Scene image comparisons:
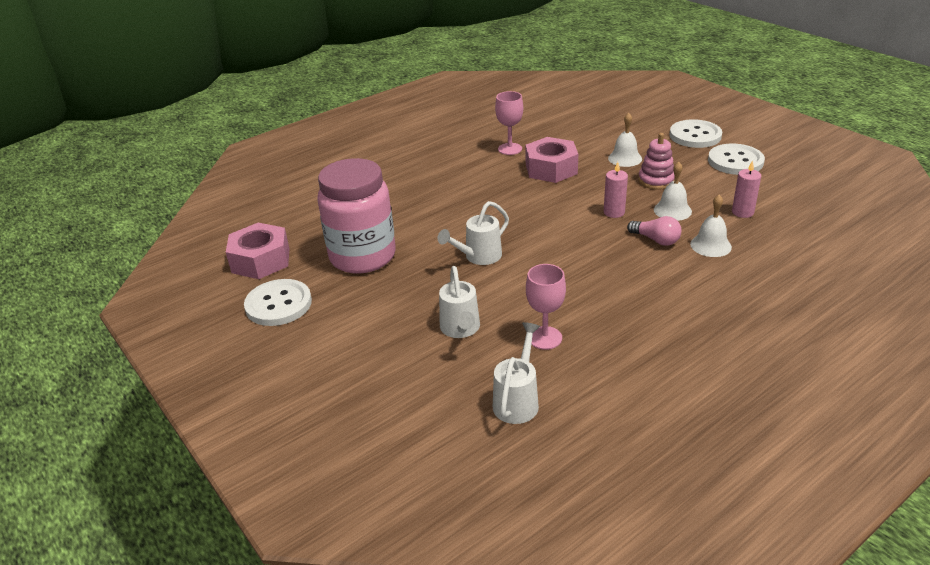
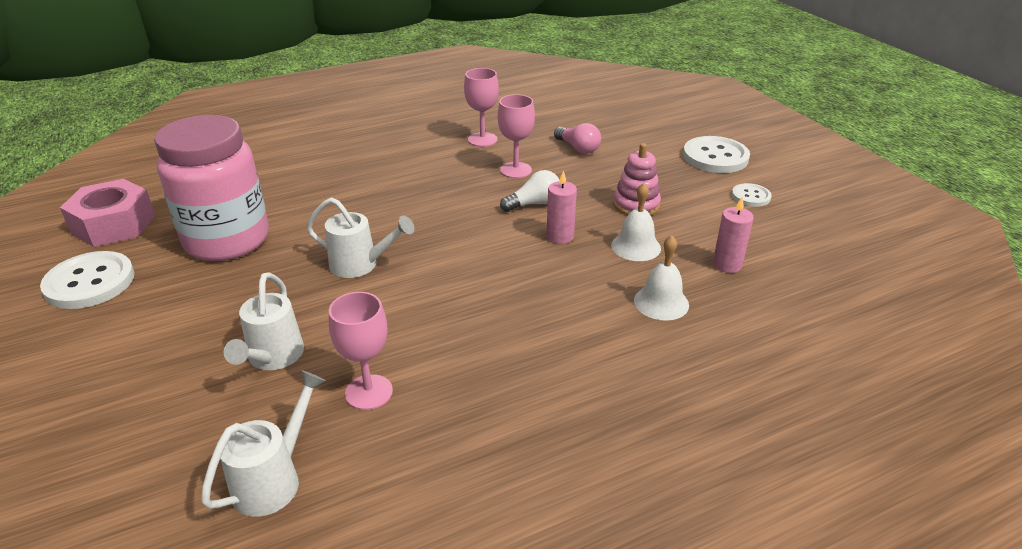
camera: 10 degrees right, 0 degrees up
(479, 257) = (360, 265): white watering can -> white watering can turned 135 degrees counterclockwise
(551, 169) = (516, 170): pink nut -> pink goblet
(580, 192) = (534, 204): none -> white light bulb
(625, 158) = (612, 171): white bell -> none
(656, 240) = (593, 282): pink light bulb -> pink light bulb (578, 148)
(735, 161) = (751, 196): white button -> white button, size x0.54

* * *

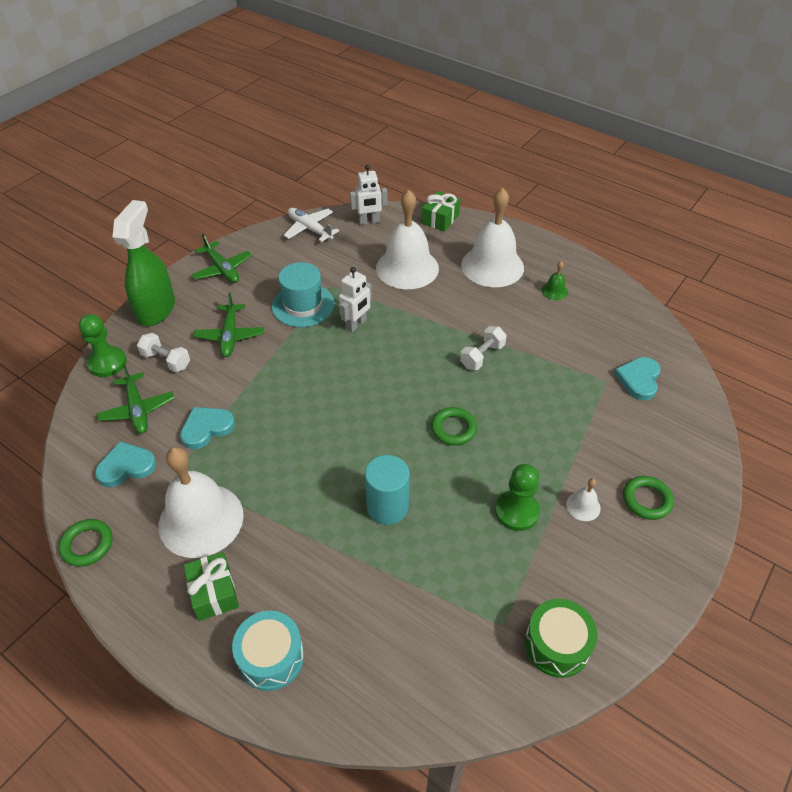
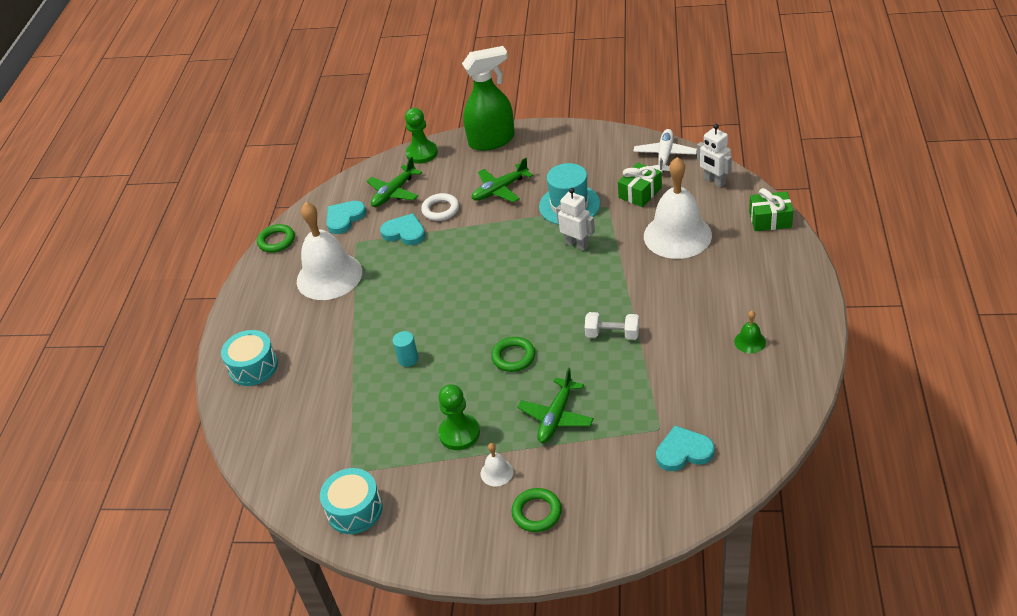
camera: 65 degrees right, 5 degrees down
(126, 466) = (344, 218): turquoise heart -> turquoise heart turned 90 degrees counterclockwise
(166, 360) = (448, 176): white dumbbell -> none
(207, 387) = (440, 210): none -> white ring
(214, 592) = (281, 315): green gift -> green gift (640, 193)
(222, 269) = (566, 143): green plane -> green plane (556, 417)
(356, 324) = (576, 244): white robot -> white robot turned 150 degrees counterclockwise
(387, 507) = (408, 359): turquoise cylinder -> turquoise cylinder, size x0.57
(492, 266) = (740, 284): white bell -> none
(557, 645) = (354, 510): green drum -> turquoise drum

# [TASK PROMPT]
Once the line with "(126, 466) = (344, 218): turquoise" is found in the records above, print exactly that line and every line after it through the line with "(214, 592) = (281, 315): green".

# [EXERCISE OUTPUT]
(126, 466) = (344, 218): turquoise heart -> turquoise heart turned 90 degrees counterclockwise
(166, 360) = (448, 176): white dumbbell -> none
(207, 387) = (440, 210): none -> white ring
(214, 592) = (281, 315): green gift -> green gift (640, 193)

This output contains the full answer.